**THE TASK**
From the items below, pull out each line that contains the string "kern". Copy every such line in full.

**INFORMATION GIVEN**
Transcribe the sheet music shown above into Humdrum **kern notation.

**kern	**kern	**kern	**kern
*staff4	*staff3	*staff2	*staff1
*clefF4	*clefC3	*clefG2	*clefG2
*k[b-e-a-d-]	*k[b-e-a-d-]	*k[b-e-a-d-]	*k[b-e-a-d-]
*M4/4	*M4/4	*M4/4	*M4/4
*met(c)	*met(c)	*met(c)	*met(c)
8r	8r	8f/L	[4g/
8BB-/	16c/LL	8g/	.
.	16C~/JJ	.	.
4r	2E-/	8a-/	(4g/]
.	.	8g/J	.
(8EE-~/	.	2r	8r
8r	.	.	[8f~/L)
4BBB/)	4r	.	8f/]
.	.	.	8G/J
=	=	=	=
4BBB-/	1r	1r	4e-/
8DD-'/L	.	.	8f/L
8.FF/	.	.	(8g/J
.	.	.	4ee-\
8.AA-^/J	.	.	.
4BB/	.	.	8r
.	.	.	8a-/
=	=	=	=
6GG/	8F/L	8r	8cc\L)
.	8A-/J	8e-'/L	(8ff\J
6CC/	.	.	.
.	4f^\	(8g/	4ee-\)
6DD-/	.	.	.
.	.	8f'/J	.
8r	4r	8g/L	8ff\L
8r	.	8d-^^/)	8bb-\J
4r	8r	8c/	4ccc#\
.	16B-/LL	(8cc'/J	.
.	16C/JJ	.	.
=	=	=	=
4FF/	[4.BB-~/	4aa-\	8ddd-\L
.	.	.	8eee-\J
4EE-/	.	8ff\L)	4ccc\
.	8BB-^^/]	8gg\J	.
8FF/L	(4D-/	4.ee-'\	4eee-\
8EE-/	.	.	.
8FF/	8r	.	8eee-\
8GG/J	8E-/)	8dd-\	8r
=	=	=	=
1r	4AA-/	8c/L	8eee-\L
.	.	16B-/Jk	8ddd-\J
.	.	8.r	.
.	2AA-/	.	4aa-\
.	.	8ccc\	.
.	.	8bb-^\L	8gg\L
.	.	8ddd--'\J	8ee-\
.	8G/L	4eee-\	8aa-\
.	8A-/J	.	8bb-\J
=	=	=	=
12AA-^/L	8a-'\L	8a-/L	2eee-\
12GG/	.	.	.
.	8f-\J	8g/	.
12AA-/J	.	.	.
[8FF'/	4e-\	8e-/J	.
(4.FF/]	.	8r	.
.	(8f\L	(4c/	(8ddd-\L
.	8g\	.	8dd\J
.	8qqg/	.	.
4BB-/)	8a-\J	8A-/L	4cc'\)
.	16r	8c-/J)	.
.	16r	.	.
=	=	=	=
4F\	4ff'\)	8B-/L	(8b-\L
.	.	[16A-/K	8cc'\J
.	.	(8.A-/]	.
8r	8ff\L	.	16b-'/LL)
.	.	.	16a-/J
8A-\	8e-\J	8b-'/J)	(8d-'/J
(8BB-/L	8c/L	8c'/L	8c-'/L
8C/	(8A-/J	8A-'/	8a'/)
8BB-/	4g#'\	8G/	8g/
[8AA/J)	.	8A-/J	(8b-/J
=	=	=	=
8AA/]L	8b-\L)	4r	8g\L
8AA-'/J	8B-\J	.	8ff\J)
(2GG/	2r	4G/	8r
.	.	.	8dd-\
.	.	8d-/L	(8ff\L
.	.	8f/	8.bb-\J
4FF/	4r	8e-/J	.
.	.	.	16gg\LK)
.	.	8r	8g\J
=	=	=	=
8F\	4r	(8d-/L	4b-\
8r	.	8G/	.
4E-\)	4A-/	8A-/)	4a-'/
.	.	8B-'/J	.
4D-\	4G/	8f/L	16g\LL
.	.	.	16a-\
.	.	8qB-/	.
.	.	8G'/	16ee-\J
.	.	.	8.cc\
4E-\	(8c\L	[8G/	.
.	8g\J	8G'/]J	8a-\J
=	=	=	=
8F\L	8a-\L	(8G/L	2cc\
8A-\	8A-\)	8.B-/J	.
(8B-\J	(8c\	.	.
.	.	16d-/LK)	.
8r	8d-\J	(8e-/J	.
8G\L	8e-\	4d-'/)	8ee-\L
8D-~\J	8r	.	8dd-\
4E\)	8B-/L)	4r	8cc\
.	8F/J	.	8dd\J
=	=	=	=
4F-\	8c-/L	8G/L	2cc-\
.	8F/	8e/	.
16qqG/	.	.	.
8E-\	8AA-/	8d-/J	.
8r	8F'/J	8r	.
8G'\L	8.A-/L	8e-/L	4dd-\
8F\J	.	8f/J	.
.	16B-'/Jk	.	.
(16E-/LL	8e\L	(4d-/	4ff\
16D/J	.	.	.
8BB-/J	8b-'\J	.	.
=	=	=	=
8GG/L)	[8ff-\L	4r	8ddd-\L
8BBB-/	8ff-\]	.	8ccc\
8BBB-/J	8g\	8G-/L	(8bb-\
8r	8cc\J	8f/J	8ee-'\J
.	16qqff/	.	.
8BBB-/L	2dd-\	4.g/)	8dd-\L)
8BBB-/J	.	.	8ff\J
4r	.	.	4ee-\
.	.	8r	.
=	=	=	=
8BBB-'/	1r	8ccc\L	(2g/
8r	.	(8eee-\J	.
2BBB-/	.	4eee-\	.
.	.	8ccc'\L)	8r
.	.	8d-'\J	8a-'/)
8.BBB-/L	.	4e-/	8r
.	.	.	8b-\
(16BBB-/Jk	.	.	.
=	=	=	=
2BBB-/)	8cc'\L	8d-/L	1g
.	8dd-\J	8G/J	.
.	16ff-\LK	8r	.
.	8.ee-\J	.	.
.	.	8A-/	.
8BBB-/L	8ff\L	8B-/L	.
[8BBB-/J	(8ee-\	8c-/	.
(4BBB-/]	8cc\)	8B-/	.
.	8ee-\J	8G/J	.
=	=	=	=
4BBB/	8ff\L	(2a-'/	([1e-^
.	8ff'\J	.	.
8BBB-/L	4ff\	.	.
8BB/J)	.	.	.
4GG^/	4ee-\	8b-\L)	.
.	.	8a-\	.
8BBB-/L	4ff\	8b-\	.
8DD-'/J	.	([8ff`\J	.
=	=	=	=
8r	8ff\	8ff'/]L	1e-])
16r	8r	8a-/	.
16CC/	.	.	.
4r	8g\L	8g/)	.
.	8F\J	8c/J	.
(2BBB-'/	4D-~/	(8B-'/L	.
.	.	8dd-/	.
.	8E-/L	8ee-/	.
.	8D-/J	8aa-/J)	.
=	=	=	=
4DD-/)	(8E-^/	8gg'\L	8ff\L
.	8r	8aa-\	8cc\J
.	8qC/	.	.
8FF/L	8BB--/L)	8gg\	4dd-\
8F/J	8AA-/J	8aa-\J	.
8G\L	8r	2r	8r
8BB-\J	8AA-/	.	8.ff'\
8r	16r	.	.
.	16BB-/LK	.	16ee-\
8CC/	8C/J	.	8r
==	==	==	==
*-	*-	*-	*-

**RESPONSE**
Transcribe the sheet music shown above into Humdrum **kern notation.
**kern	**kern	**kern	**kern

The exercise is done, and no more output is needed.